"""

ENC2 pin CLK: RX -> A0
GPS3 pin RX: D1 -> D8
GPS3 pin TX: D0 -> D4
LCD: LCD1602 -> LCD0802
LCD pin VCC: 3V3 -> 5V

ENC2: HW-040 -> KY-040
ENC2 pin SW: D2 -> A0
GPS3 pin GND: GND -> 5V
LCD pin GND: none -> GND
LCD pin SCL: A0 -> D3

"""
"""

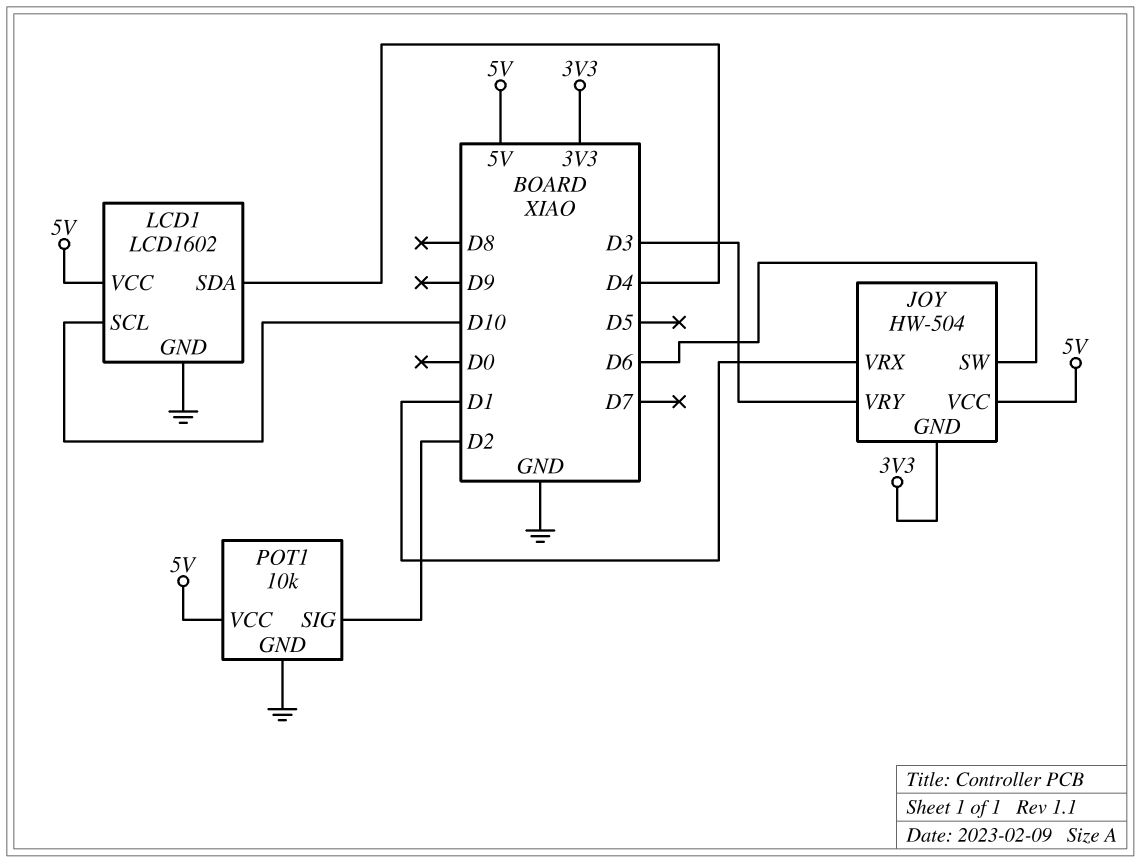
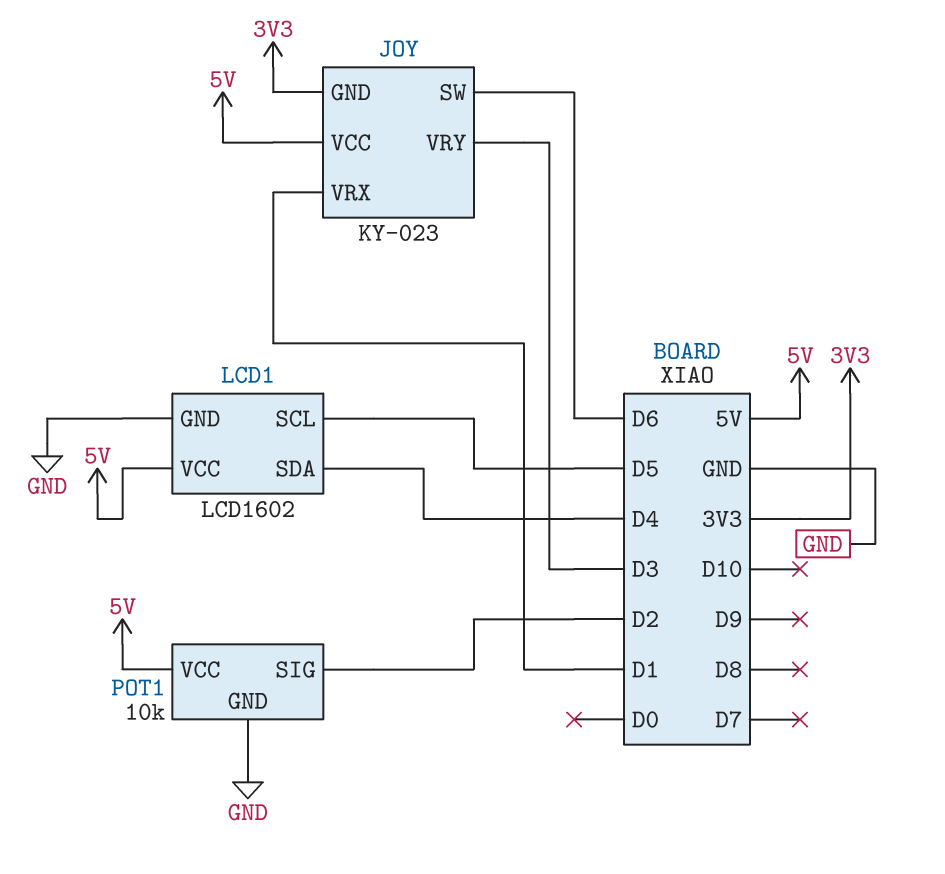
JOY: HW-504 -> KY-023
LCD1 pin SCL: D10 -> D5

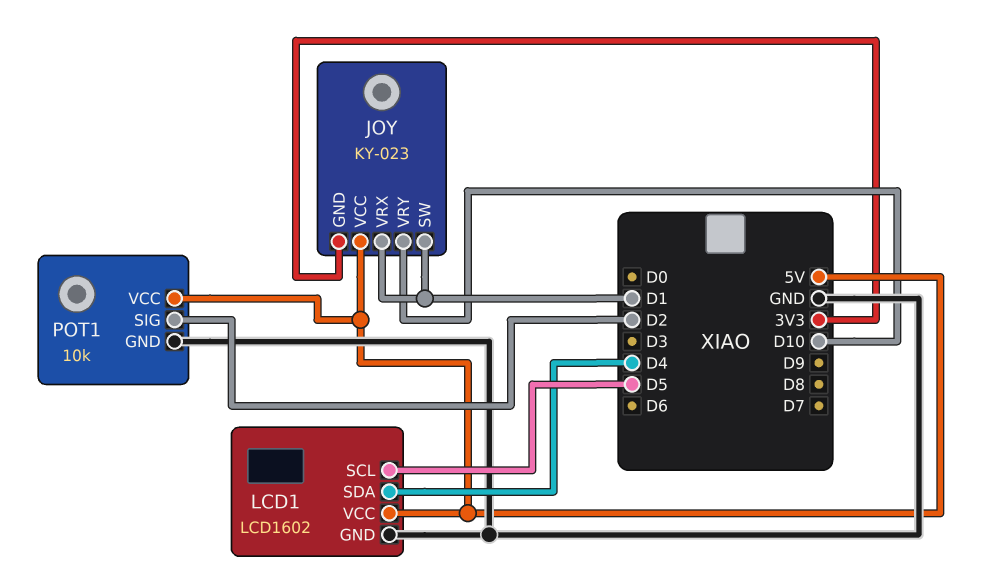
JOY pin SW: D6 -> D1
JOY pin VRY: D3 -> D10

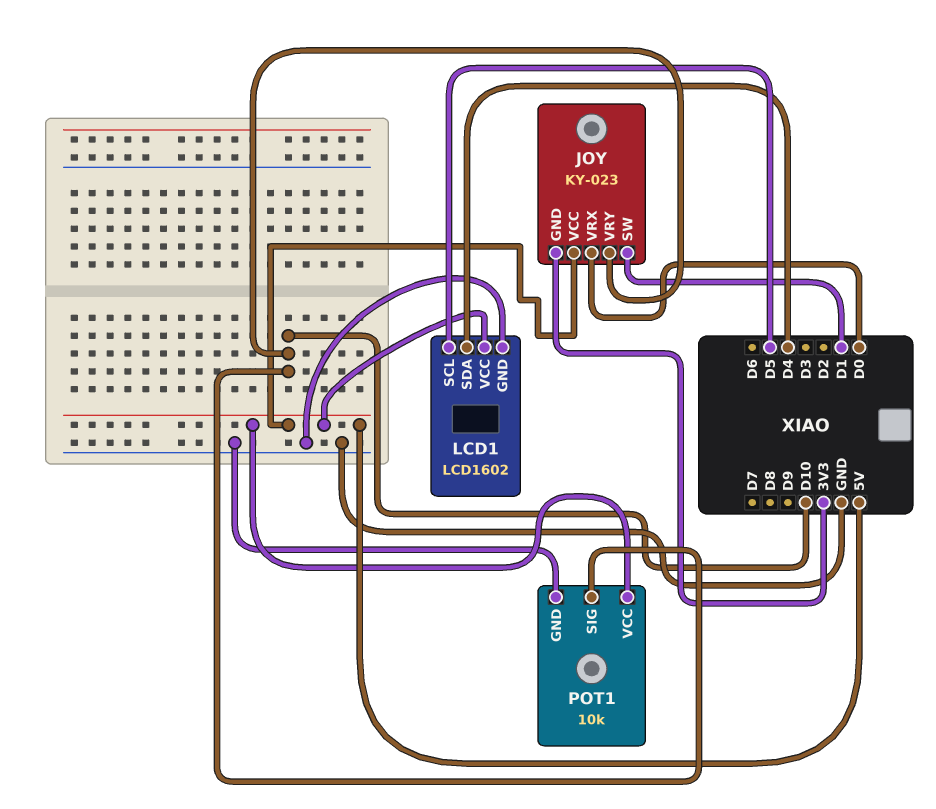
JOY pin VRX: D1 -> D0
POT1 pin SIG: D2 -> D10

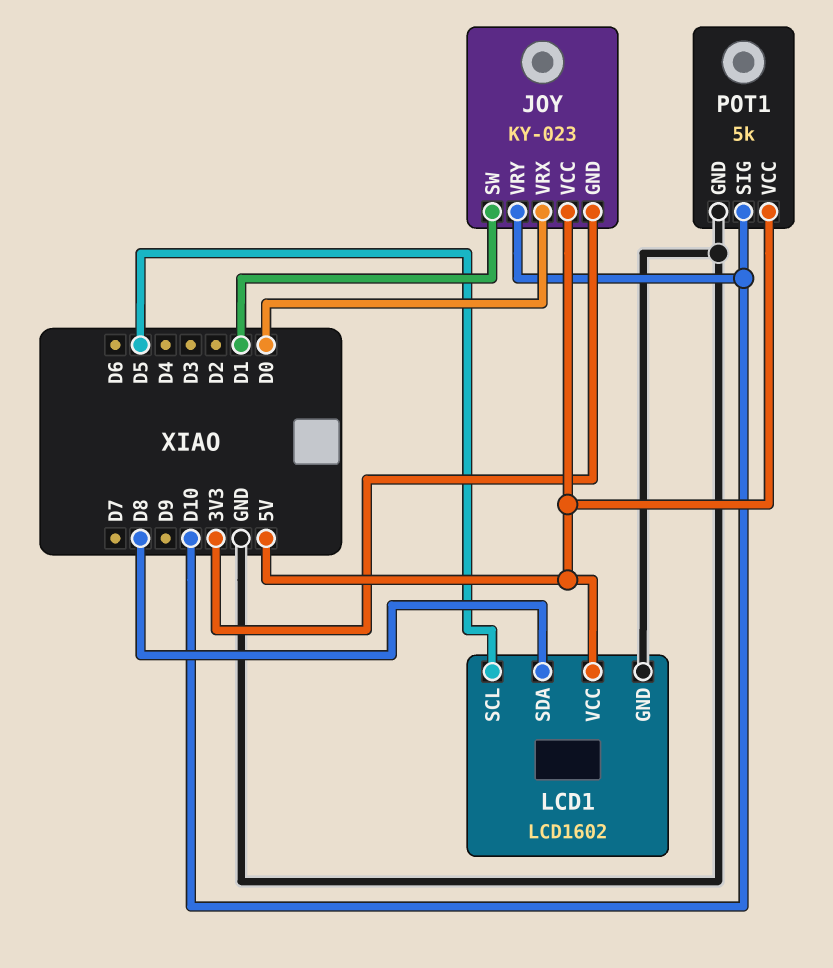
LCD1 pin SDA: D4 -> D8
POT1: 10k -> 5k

"""
"""

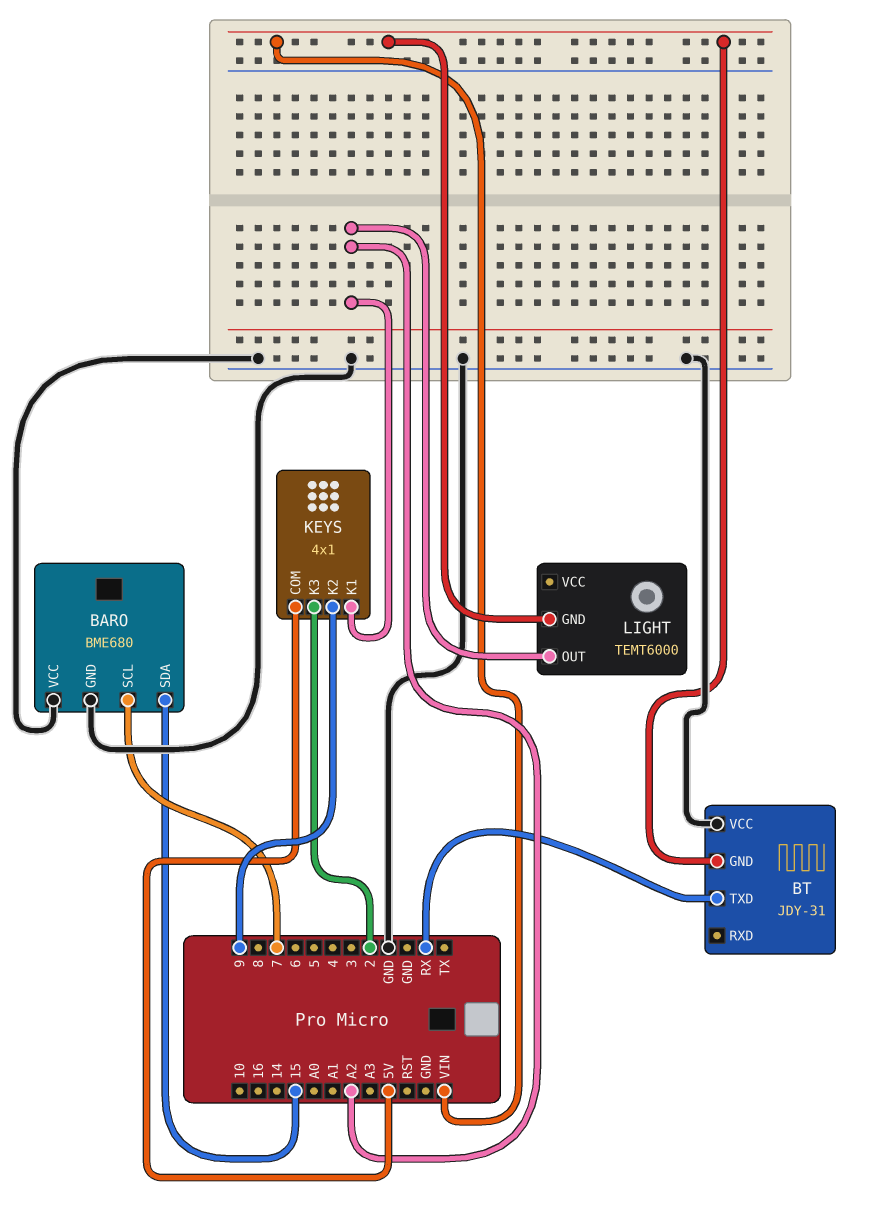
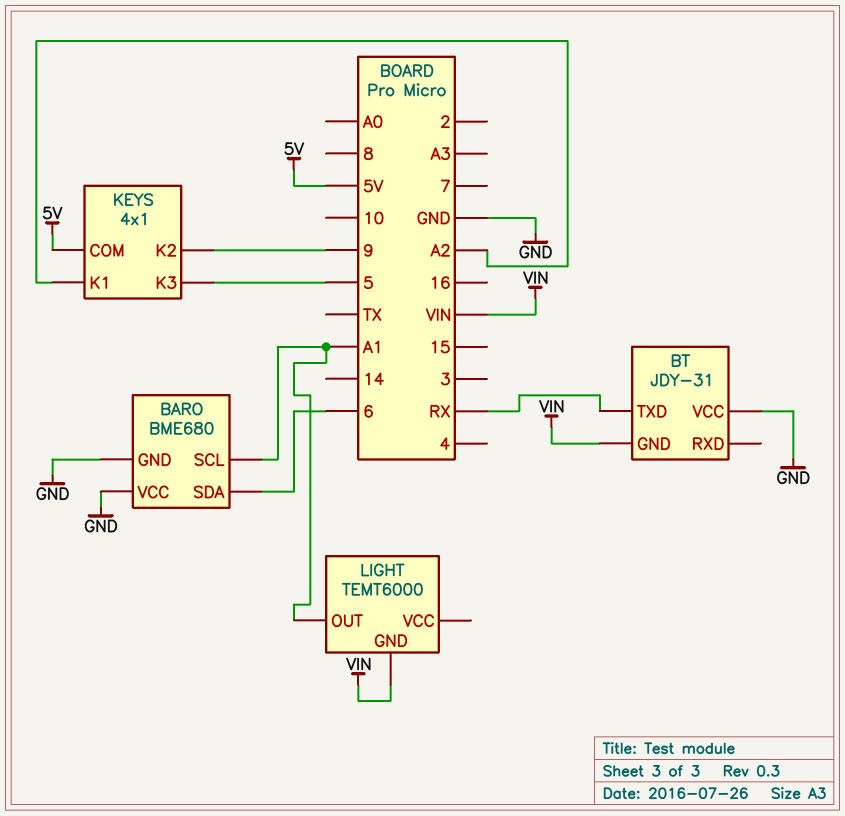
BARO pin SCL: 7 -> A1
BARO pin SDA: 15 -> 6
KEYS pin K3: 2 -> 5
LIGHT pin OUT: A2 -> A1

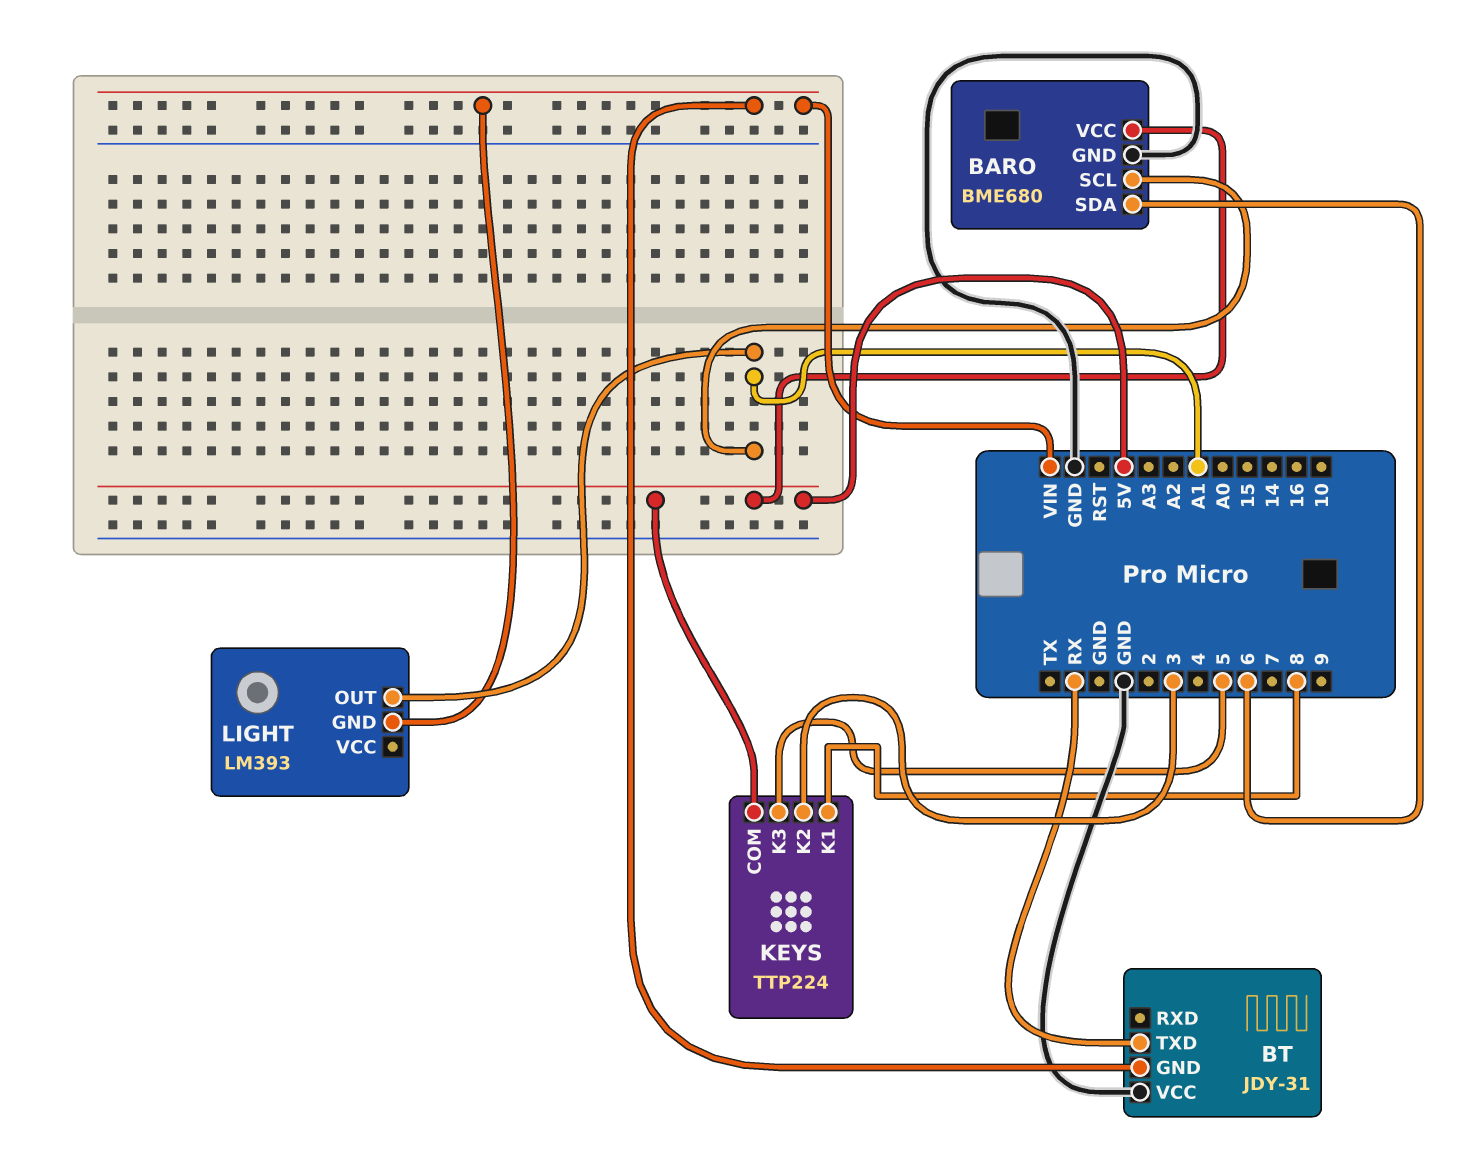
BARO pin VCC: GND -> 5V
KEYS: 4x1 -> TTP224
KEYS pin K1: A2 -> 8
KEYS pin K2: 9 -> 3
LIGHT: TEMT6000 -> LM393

"""

**Problem**: All lines in the listing above with the string "KEYS" should be returned.

**Written answer**:
KEYS pin K3: 2 -> 5
KEYS: 4x1 -> TTP224
KEYS pin K1: A2 -> 8
KEYS pin K2: 9 -> 3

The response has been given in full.